• [ACTIVITY]: Can you pull out every one of the rows below and reproduce each one word for word, with nothing changed?

• [RECORDS PROVIDED]:
++++++++
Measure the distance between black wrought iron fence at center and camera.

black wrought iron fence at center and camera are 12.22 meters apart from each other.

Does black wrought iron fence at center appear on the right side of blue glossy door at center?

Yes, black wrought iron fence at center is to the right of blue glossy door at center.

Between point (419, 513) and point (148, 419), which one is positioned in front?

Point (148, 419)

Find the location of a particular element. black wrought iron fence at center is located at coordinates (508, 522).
++++++++
• [YOUR RESPONSE]:
Measure the distance between black wrought iron fence at center and camera.

black wrought iron fence at center and camera are 12.22 meters apart from each other.

Does black wrought iron fence at center appear on the right side of blue glossy door at center?

Yes, black wrought iron fence at center is to the right of blue glossy door at center.

Between point (419, 513) and point (148, 419), which one is positioned in front?

Point (148, 419)

Find the location of a particular element. black wrought iron fence at center is located at coordinates (508, 522).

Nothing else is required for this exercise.